--- RECORD EXTRACTS Enclosed Below ---

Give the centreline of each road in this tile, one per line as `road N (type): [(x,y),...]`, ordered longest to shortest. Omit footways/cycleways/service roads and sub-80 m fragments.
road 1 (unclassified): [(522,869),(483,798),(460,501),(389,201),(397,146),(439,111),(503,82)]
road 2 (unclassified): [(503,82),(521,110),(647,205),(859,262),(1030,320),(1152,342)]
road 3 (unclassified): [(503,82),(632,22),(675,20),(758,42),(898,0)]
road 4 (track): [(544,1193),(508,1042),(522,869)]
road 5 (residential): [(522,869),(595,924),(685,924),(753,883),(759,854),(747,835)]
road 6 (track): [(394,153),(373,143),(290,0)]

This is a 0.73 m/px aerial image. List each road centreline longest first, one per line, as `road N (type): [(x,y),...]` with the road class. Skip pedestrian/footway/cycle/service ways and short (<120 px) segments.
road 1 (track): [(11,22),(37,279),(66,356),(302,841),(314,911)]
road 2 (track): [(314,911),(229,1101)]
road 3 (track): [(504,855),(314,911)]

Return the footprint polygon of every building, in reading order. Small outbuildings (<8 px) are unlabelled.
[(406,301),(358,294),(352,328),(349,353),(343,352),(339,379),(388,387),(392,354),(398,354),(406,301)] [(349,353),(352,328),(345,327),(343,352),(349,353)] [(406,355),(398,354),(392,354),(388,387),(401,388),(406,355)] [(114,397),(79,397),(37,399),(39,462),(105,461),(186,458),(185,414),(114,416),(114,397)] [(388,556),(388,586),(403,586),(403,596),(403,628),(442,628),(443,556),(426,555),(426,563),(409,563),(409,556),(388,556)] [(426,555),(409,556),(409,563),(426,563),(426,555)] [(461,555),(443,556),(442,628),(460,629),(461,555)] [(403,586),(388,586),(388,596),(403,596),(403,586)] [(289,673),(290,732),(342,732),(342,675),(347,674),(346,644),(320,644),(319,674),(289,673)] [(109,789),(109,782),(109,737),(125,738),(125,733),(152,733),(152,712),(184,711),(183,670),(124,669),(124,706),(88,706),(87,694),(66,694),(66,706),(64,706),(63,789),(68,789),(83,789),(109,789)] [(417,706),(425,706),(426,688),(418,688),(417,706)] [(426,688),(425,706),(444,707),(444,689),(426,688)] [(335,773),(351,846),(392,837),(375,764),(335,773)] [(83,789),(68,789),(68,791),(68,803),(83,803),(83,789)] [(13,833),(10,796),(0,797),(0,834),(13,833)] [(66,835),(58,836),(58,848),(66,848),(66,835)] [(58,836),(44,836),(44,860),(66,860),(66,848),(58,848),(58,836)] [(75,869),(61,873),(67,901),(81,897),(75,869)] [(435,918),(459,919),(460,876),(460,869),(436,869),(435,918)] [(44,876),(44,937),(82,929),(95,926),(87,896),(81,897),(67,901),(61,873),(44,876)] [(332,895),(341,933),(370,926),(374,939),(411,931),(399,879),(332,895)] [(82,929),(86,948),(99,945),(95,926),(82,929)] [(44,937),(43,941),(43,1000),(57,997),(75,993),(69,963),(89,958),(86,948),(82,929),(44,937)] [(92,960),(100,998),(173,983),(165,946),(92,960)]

--- End of Enclosed RECORD EXTRACTS ---

** WHAT YOU SHOULD DO **
Go through the data above and transcribe every entry exactly.

** EXERCISE SOLUTION **
Give the centreline of each road in this tile, one per line as `road N (type): [(x,y),...]`, ordered longest to shortest. Omit footways/cycleways/service roads and sub-80 m fragments.
road 1 (unclassified): [(522,869),(483,798),(460,501),(389,201),(397,146),(439,111),(503,82)]
road 2 (unclassified): [(503,82),(521,110),(647,205),(859,262),(1030,320),(1152,342)]
road 3 (unclassified): [(503,82),(632,22),(675,20),(758,42),(898,0)]
road 4 (track): [(544,1193),(508,1042),(522,869)]
road 5 (residential): [(522,869),(595,924),(685,924),(753,883),(759,854),(747,835)]
road 6 (track): [(394,153),(373,143),(290,0)]

This is a 0.73 m/px aerial image. List each road centreline longest first, one per line, as `road N (type): [(x,y),...]` with the road class. Skip pedestrian/footway/cycle/service ways and short (<120 px) segments.
road 1 (track): [(11,22),(37,279),(66,356),(302,841),(314,911)]
road 2 (track): [(314,911),(229,1101)]
road 3 (track): [(504,855),(314,911)]

Return the footprint polygon of every building, in reading order. Small outbuildings (<8 px) are unlabelled.
[(406,301),(358,294),(352,328),(349,353),(343,352),(339,379),(388,387),(392,354),(398,354),(406,301)] [(349,353),(352,328),(345,327),(343,352),(349,353)] [(406,355),(398,354),(392,354),(388,387),(401,388),(406,355)] [(114,397),(79,397),(37,399),(39,462),(105,461),(186,458),(185,414),(114,416),(114,397)] [(388,556),(388,586),(403,586),(403,596),(403,628),(442,628),(443,556),(426,555),(426,563),(409,563),(409,556),(388,556)] [(426,555),(409,556),(409,563),(426,563),(426,555)] [(461,555),(443,556),(442,628),(460,629),(461,555)] [(403,586),(388,586),(388,596),(403,596),(403,586)] [(289,673),(290,732),(342,732),(342,675),(347,674),(346,644),(320,644),(319,674),(289,673)] [(109,789),(109,782),(109,737),(125,738),(125,733),(152,733),(152,712),(184,711),(183,670),(124,669),(124,706),(88,706),(87,694),(66,694),(66,706),(64,706),(63,789),(68,789),(83,789),(109,789)] [(417,706),(425,706),(426,688),(418,688),(417,706)] [(426,688),(425,706),(444,707),(444,689),(426,688)] [(335,773),(351,846),(392,837),(375,764),(335,773)] [(83,789),(68,789),(68,791),(68,803),(83,803),(83,789)] [(13,833),(10,796),(0,797),(0,834),(13,833)] [(66,835),(58,836),(58,848),(66,848),(66,835)] [(58,836),(44,836),(44,860),(66,860),(66,848),(58,848),(58,836)] [(75,869),(61,873),(67,901),(81,897),(75,869)] [(435,918),(459,919),(460,876),(460,869),(436,869),(435,918)] [(44,876),(44,937),(82,929),(95,926),(87,896),(81,897),(67,901),(61,873),(44,876)] [(332,895),(341,933),(370,926),(374,939),(411,931),(399,879),(332,895)] [(82,929),(86,948),(99,945),(95,926),(82,929)] [(44,937),(43,941),(43,1000),(57,997),(75,993),(69,963),(89,958),(86,948),(82,929),(44,937)] [(92,960),(100,998),(173,983),(165,946),(92,960)]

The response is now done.